» **WHAT THE EXERCISE ASKS**: Every record must be repeated exactly; omit any pictures they contain.

» **RECORDED INFORMATION**:
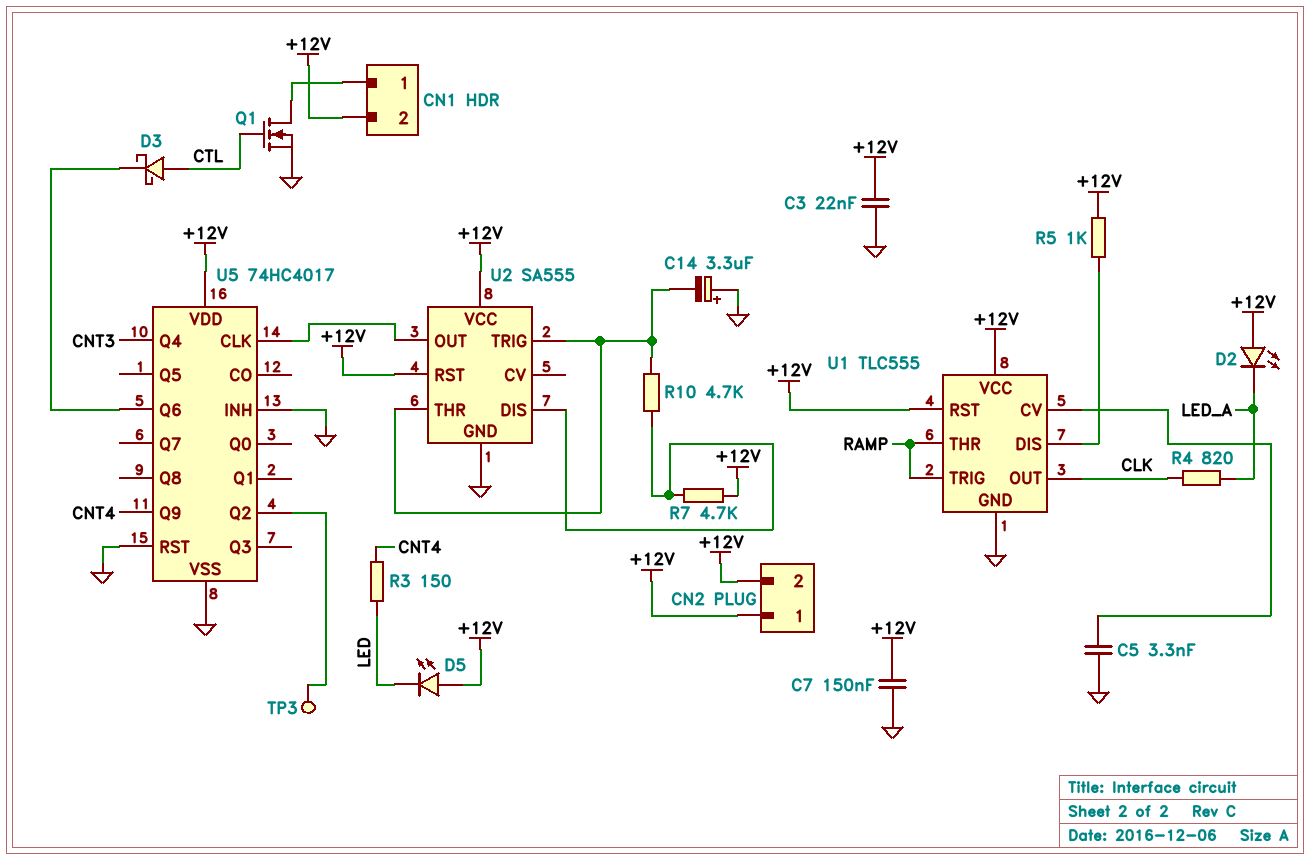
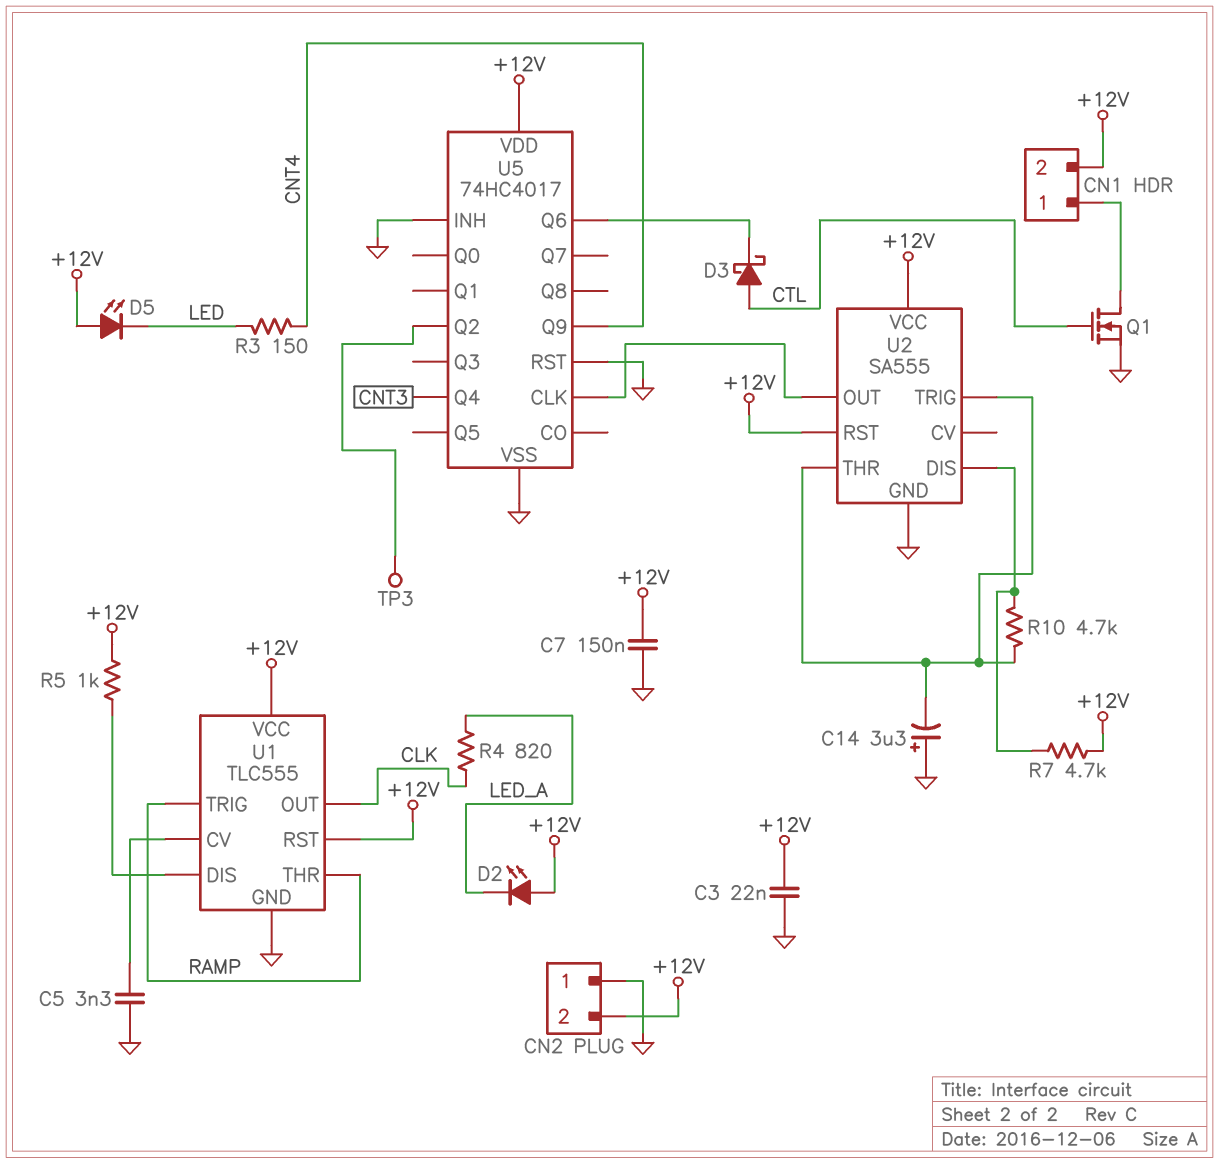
CN2 pin 1: +12V -> GND

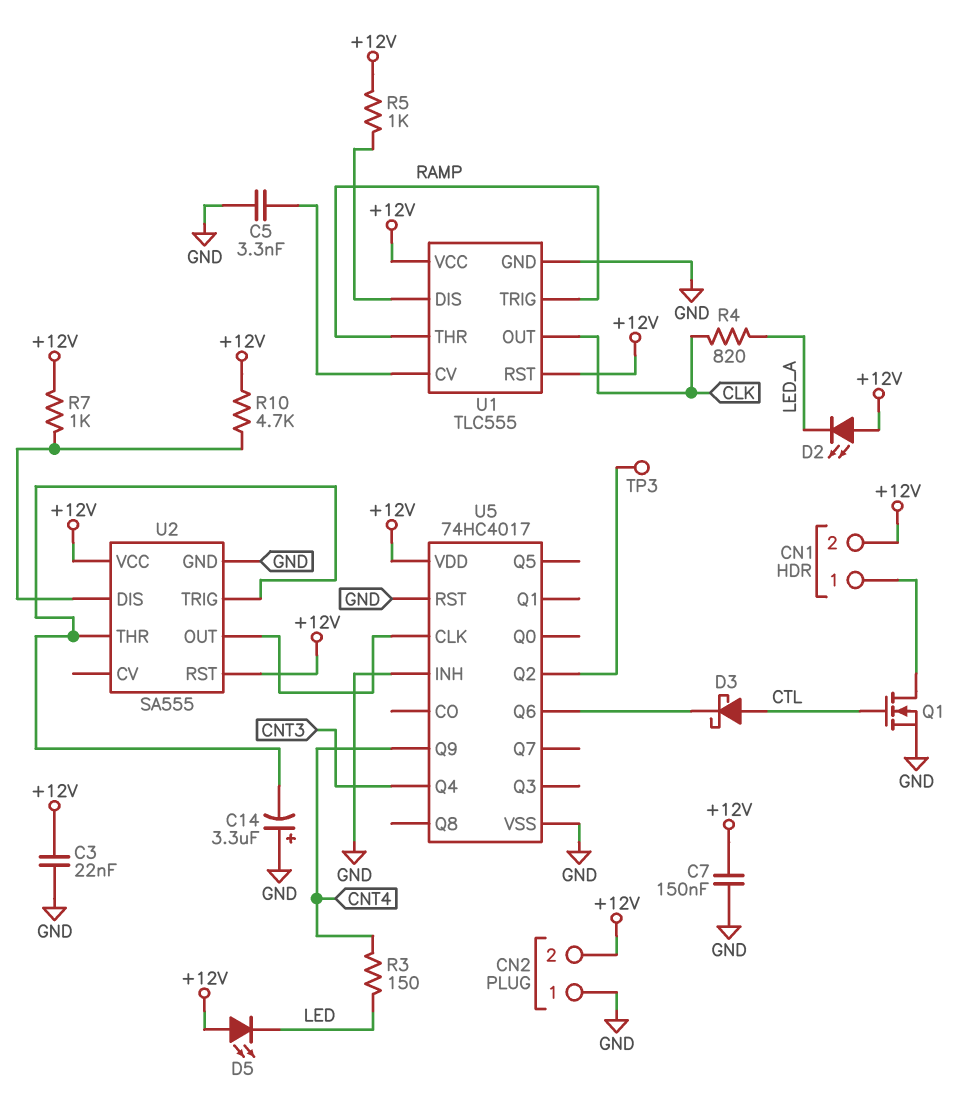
R7: 4.7k (+12V, U2/DIS) -> 1k (+12V, U2/DIS)
R10: 4.7k (U2/DIS, U2/THR) -> 4.7k (+12V, U2/DIS)

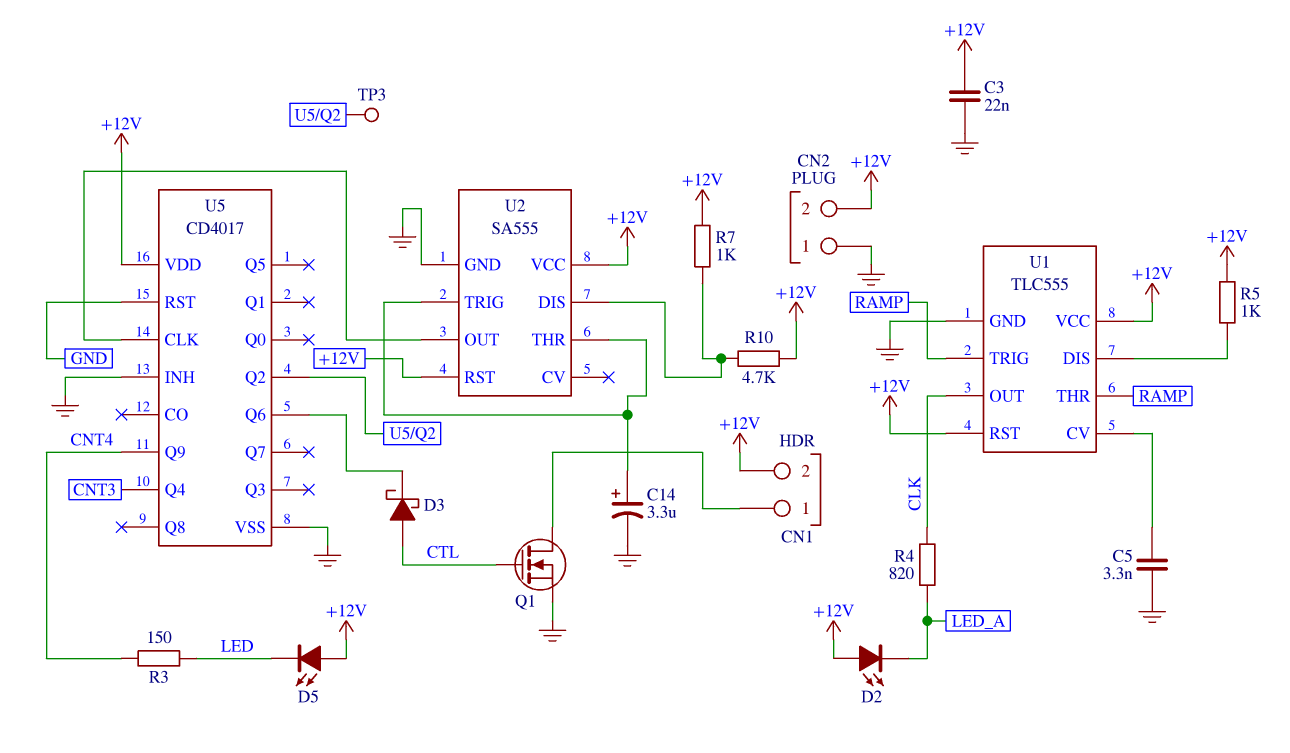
C7: 150nF (+12V, GND) -> none
C14: 3.3uF (plus GND, minus U2/THR) -> 3.3uF (plus U2/THR, minus GND)
U5: 74HC4017 -> CD4017

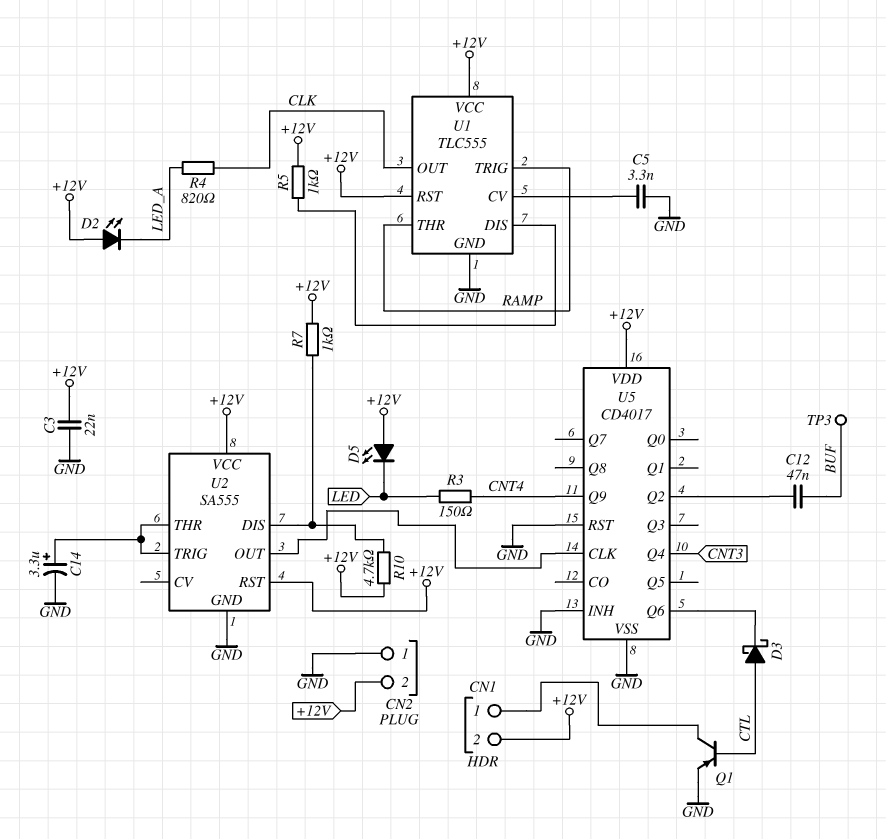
C12: none -> 47nF (BUF, U5/Q2)
Q1: NMOS (G CTL, D CN1/1, S GND) -> PNP (B CTL, C CN1/1, E GND)
TP3: test point (U5/Q2) -> test point (BUF)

» **SOLUTION TO THIS TASK**:
CN2 pin 1: +12V -> GND

R7: 4.7k (+12V, U2/DIS) -> 1k (+12V, U2/DIS)
R10: 4.7k (U2/DIS, U2/THR) -> 4.7k (+12V, U2/DIS)

C7: 150nF (+12V, GND) -> none
C14: 3.3uF (plus GND, minus U2/THR) -> 3.3uF (plus U2/THR, minus GND)
U5: 74HC4017 -> CD4017

C12: none -> 47nF (BUF, U5/Q2)
Q1: NMOS (G CTL, D CN1/1, S GND) -> PNP (B CTL, C CN1/1, E GND)
TP3: test point (U5/Q2) -> test point (BUF)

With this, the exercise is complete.